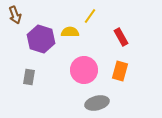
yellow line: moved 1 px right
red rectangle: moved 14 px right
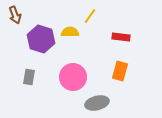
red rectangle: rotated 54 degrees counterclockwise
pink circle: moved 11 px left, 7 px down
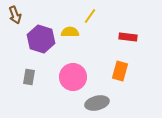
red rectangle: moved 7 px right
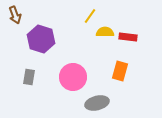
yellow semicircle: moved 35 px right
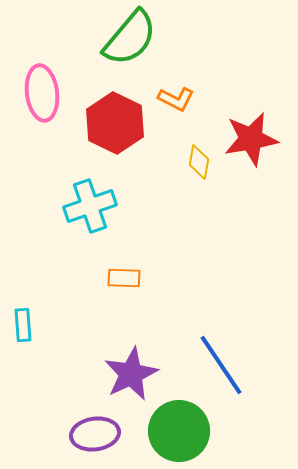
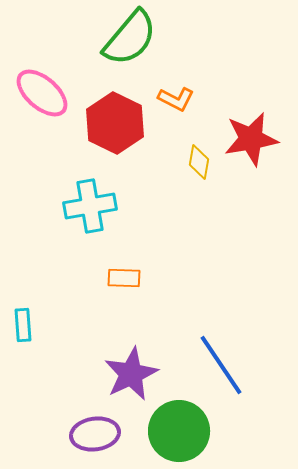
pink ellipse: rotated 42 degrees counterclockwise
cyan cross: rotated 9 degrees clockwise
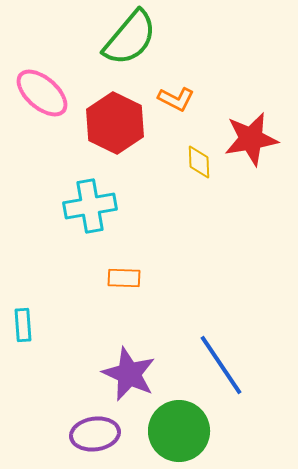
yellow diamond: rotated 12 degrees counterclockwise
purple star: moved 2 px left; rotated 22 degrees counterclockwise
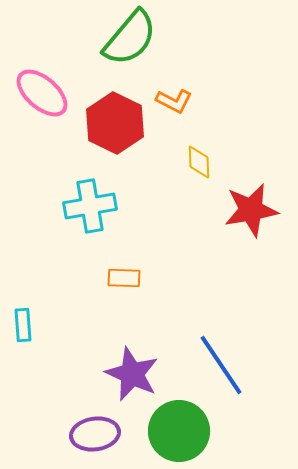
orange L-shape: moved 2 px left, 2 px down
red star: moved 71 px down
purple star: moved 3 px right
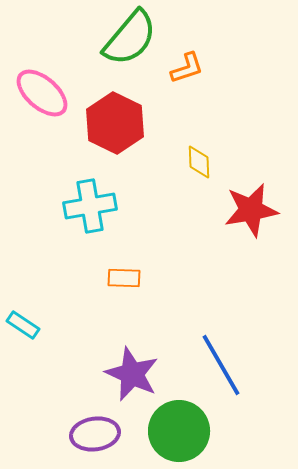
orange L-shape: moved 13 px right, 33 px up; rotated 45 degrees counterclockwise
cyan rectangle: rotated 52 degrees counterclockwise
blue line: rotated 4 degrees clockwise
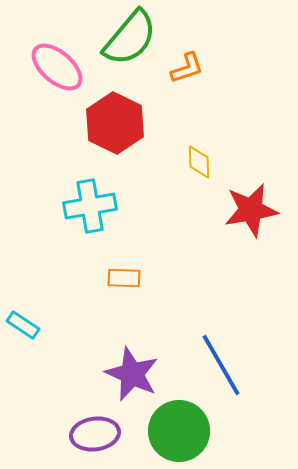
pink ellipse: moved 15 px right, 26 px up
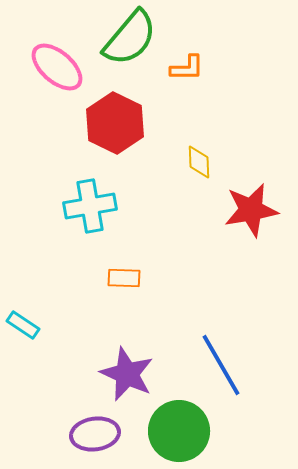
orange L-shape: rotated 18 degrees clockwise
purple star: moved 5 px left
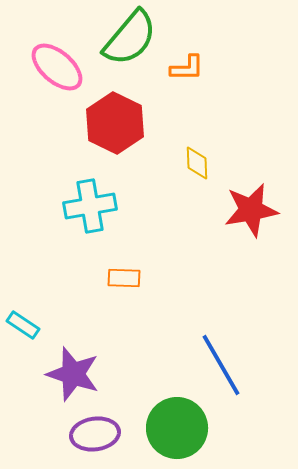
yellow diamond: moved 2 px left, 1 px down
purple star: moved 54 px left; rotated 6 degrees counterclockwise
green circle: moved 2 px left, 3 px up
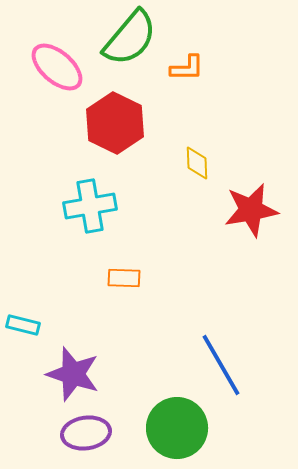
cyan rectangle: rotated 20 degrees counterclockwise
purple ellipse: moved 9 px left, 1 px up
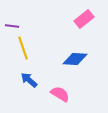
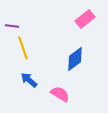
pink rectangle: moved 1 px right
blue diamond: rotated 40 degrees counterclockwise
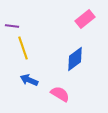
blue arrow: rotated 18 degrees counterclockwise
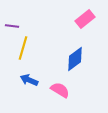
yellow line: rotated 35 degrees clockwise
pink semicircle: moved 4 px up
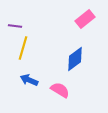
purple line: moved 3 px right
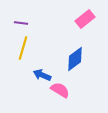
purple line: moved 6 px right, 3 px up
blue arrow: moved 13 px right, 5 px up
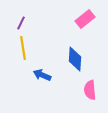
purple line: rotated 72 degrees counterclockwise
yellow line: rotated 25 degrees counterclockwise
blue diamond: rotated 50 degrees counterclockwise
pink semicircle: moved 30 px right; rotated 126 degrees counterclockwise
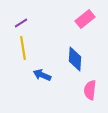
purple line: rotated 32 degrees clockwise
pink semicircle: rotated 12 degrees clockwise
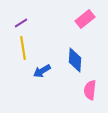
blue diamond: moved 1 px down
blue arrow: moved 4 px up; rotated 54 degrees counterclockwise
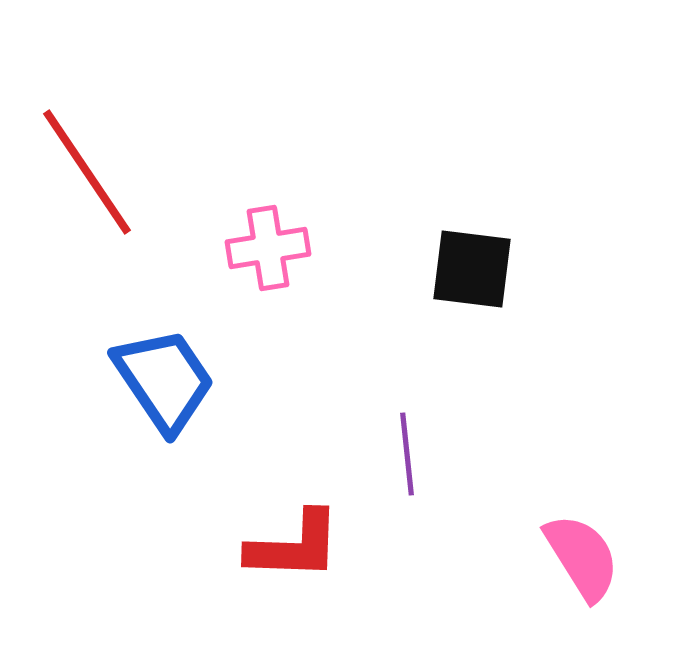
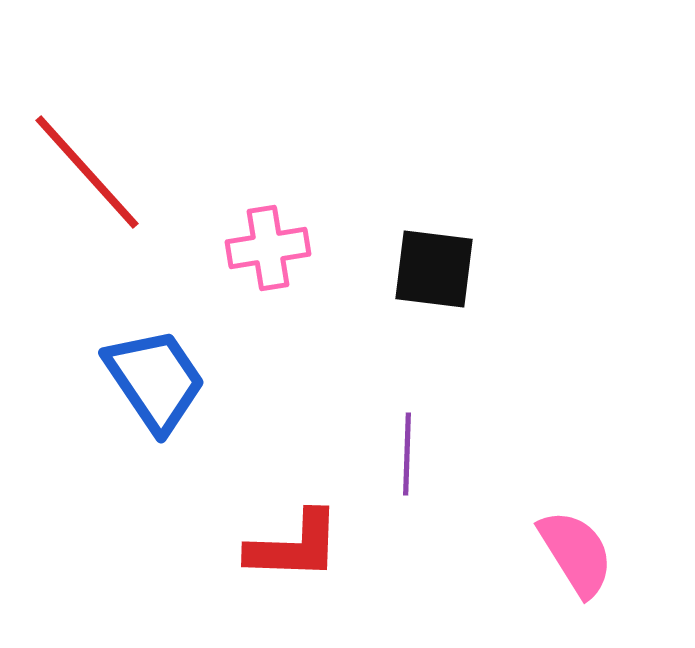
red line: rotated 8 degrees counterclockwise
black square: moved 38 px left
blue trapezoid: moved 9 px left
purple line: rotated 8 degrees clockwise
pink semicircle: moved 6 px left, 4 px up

#### The exercise:
Copy every line of the material above, putting "magenta semicircle" wherever "pink semicircle" appears and keeping everything else the same. Leave the pictures out of your answer.

#### Correct output:
yellow line: moved 1 px right
red rectangle: moved 14 px right
red rectangle: rotated 54 degrees counterclockwise
pink circle: moved 11 px left, 7 px down
red rectangle: moved 7 px right
yellow semicircle: moved 35 px right
pink ellipse: rotated 42 degrees counterclockwise
cyan cross: rotated 9 degrees clockwise
yellow diamond: rotated 12 degrees counterclockwise
purple star: moved 2 px left; rotated 22 degrees counterclockwise
orange L-shape: moved 2 px left, 2 px down
red star: moved 71 px down
purple star: moved 3 px right
orange L-shape: moved 13 px right, 33 px up; rotated 45 degrees counterclockwise
cyan rectangle: rotated 52 degrees counterclockwise
blue line: rotated 4 degrees clockwise
pink ellipse: moved 15 px right, 26 px up
orange L-shape: rotated 18 degrees clockwise
purple star: moved 5 px left
yellow diamond: moved 2 px left, 1 px down
purple star: moved 54 px left; rotated 6 degrees counterclockwise
green circle: moved 2 px left, 3 px up
cyan rectangle: rotated 20 degrees counterclockwise
purple ellipse: moved 9 px left, 1 px up
pink rectangle: moved 1 px right
blue diamond: rotated 40 degrees counterclockwise
blue arrow: rotated 18 degrees counterclockwise
yellow line: rotated 35 degrees clockwise
magenta semicircle: moved 4 px up
purple line: moved 3 px right
purple line: moved 6 px right, 3 px up
blue arrow: moved 13 px right, 5 px up
purple line: rotated 72 degrees counterclockwise
yellow line: rotated 25 degrees counterclockwise
blue diamond: rotated 50 degrees counterclockwise
magenta semicircle: moved 30 px right; rotated 126 degrees counterclockwise
purple line: rotated 32 degrees clockwise
magenta semicircle: rotated 12 degrees clockwise
blue diamond: moved 1 px down
blue arrow: moved 4 px up; rotated 54 degrees counterclockwise
red line: rotated 8 degrees counterclockwise
black square: moved 38 px left
blue trapezoid: moved 9 px left
purple line: rotated 8 degrees clockwise
magenta semicircle: moved 6 px left, 4 px up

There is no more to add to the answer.